● **WHAT YOU ARE ASKED TO DO**
Without the pictures, can you quote each line below exactly?

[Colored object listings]

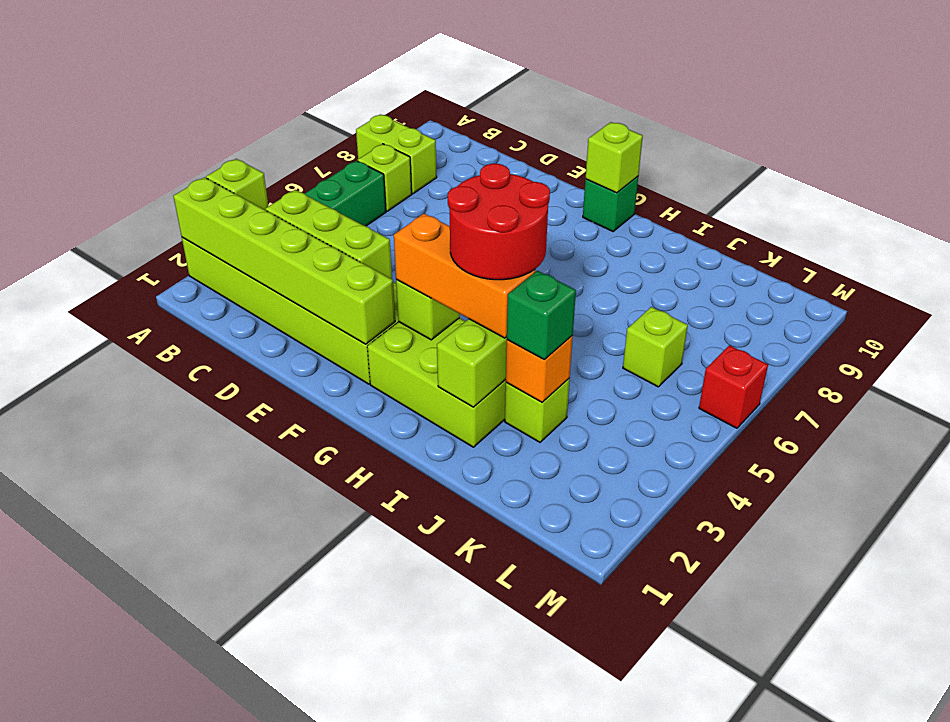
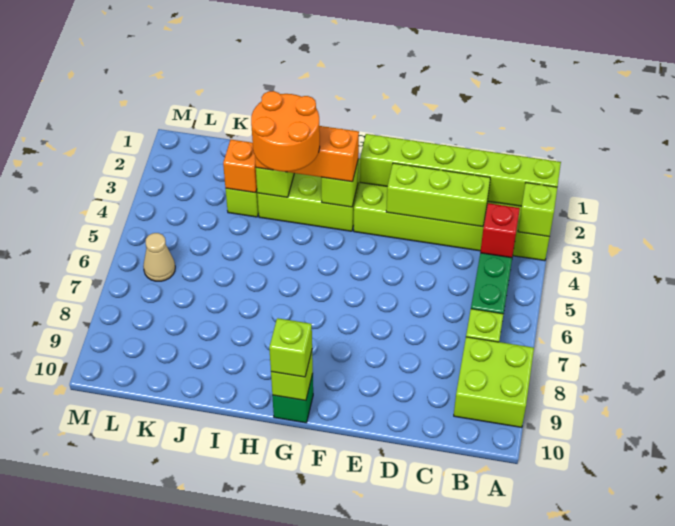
lime brick A8:B8 level 1 -> lime brick A8:B9 level 1
red round brick H3:I4 level 4 -> orange round brick H3:I4 level 4
green brick J3 level 3 -> none
lime brick K6 level 1 -> lime brick G10 level 3
none -> tan cone L6 level 1
red brick M6 level 1 -> red brick B4 level 2

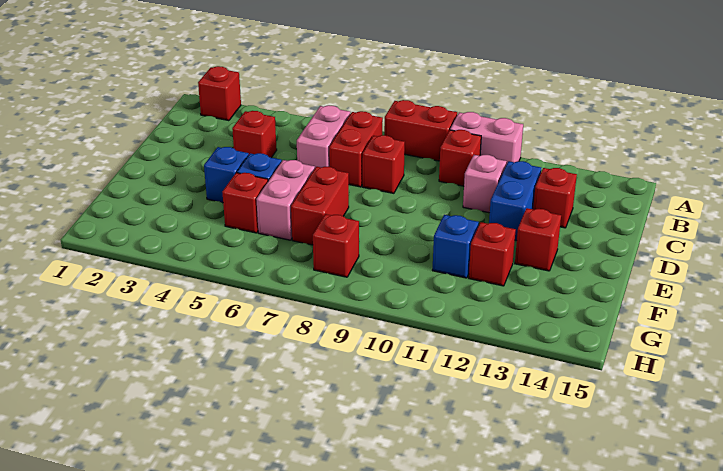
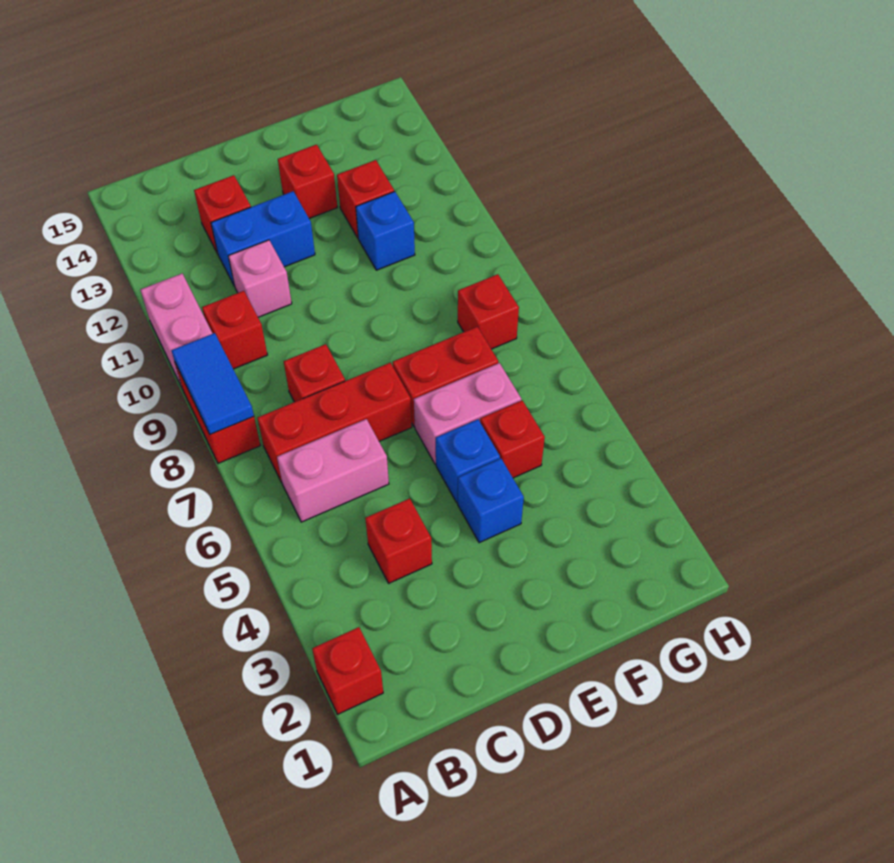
none -> blue tile A8:A9 level 2
red brick B7:C7 level 1 -> red brick B7:D7 level 1

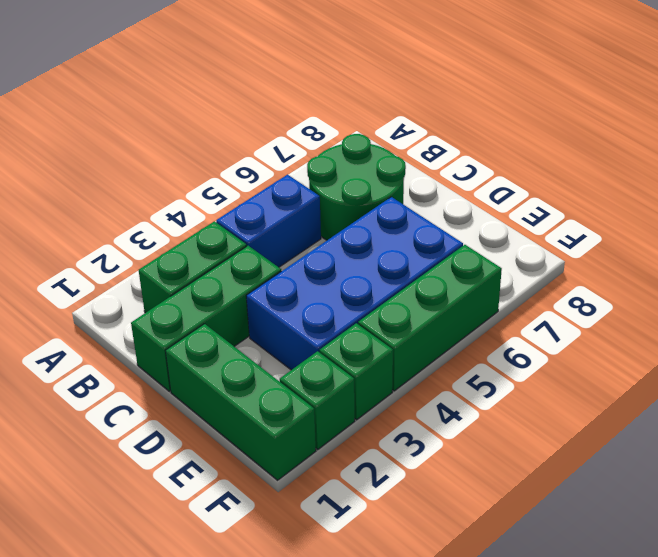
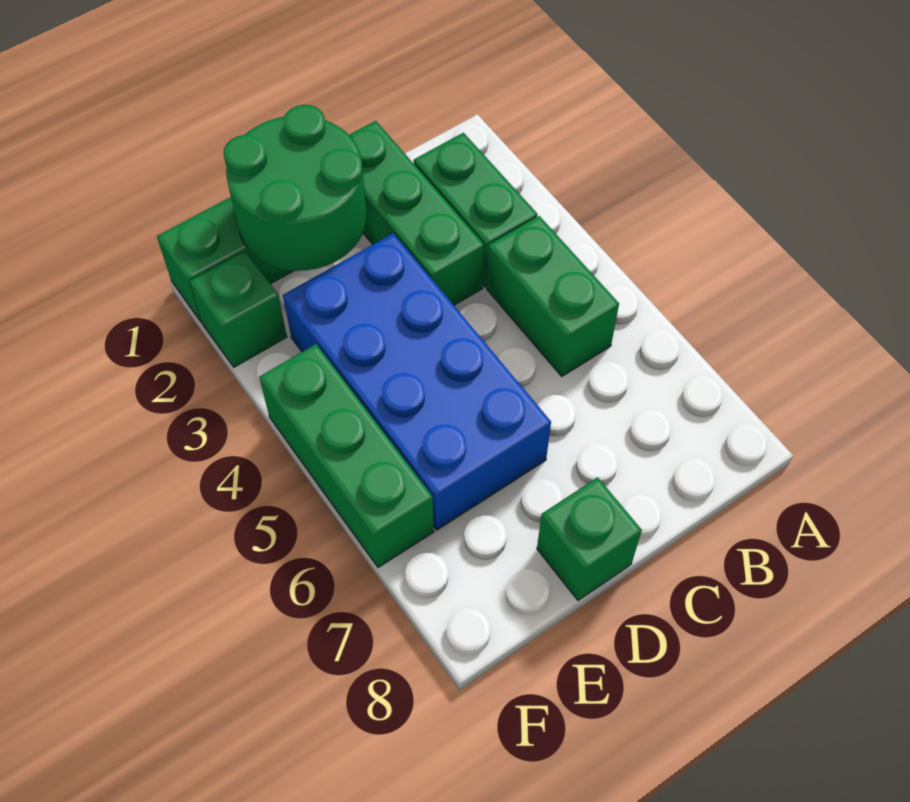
blue brick B4:B5 level 1 -> green brick B4:B5 level 1
green round brick B6:C7 level 1 -> green round brick D1:E2 level 2
green brick F3 level 1 -> green brick D8 level 1

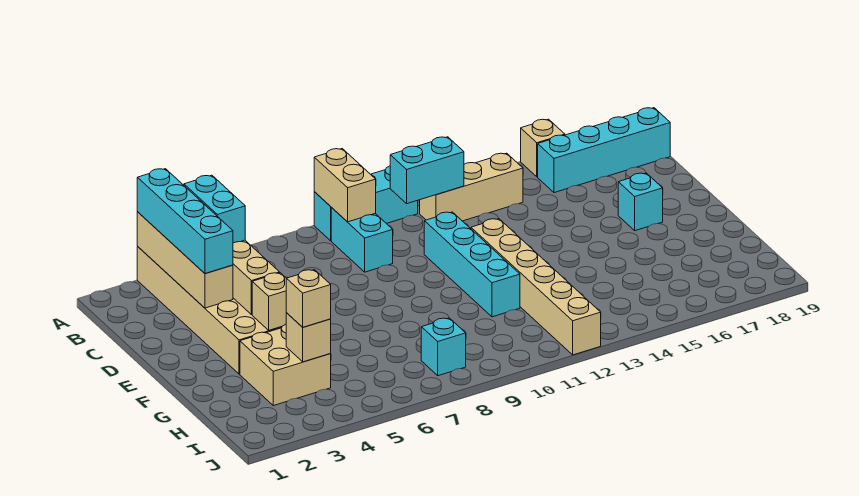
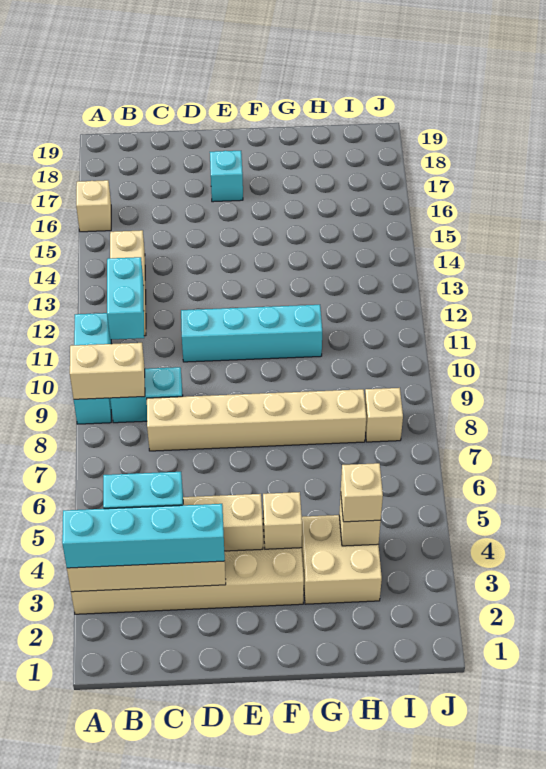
cyan brick B16:B19 level 1 -> none
tan brick E12:J12 level 1 -> tan brick C8:H8 level 1
cyan brick I8 level 1 -> tan brick I8 level 1

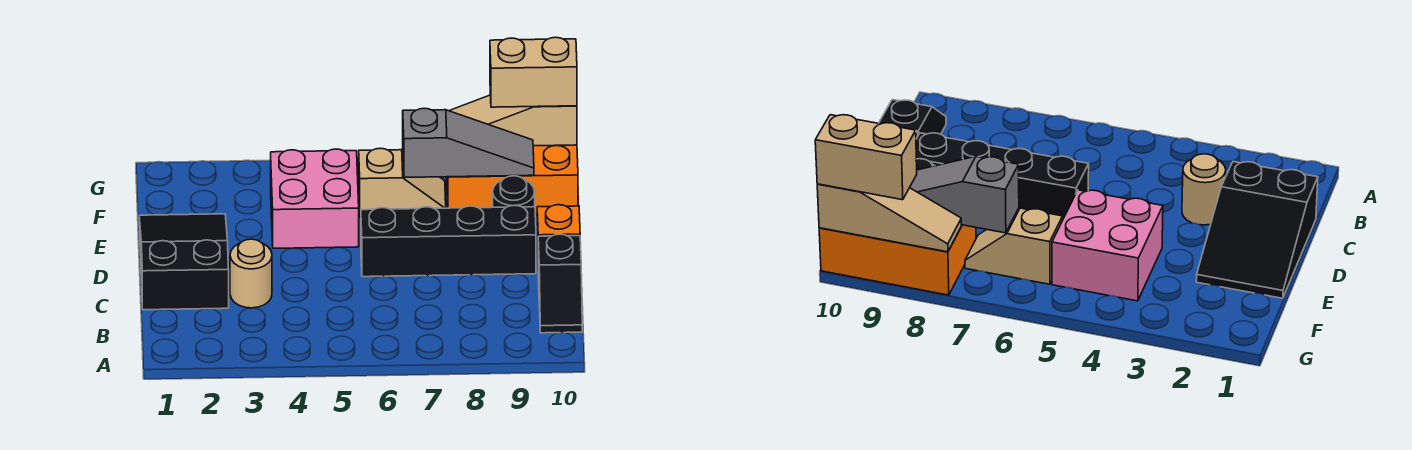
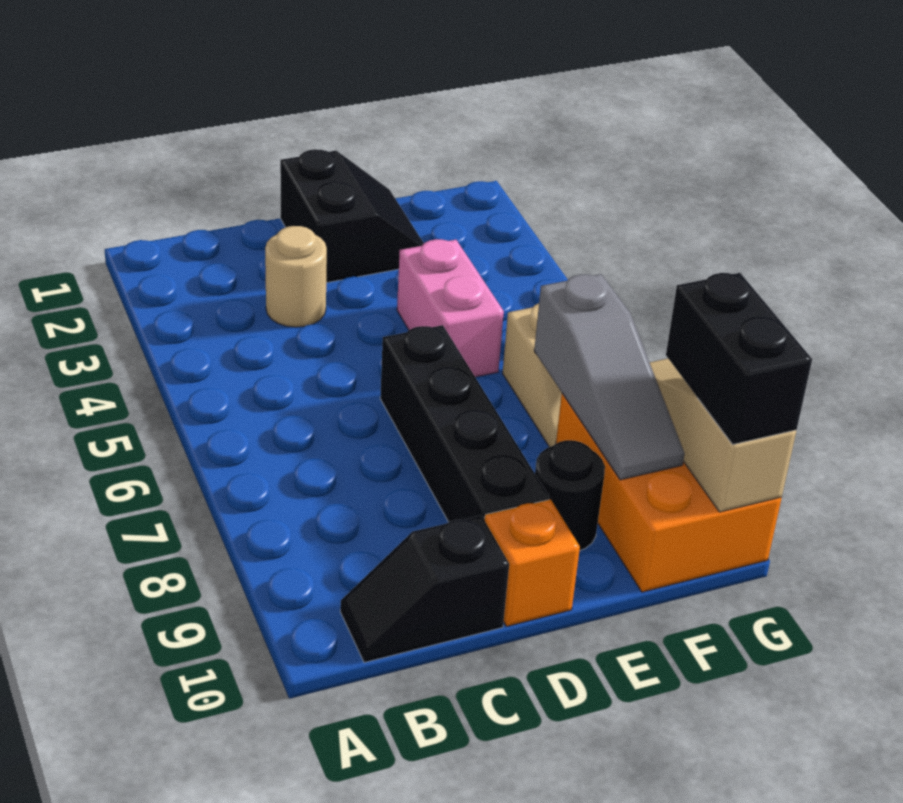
black slope C1:E2 level 1 top C -> black slope D1:E2 level 1 top D
pink brick E4:F5 level 1 -> pink brick E4:E5 level 1
tan brick G9:G10 level 3 -> black brick G9:G10 level 3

● **SOLUTION FOR THIS PROBLEM**
lime brick A8:B8 level 1 -> lime brick A8:B9 level 1
red round brick H3:I4 level 4 -> orange round brick H3:I4 level 4
green brick J3 level 3 -> none
lime brick K6 level 1 -> lime brick G10 level 3
none -> tan cone L6 level 1
red brick M6 level 1 -> red brick B4 level 2

none -> blue tile A8:A9 level 2
red brick B7:C7 level 1 -> red brick B7:D7 level 1

blue brick B4:B5 level 1 -> green brick B4:B5 level 1
green round brick B6:C7 level 1 -> green round brick D1:E2 level 2
green brick F3 level 1 -> green brick D8 level 1

cyan brick B16:B19 level 1 -> none
tan brick E12:J12 level 1 -> tan brick C8:H8 level 1
cyan brick I8 level 1 -> tan brick I8 level 1

black slope C1:E2 level 1 top C -> black slope D1:E2 level 1 top D
pink brick E4:F5 level 1 -> pink brick E4:E5 level 1
tan brick G9:G10 level 3 -> black brick G9:G10 level 3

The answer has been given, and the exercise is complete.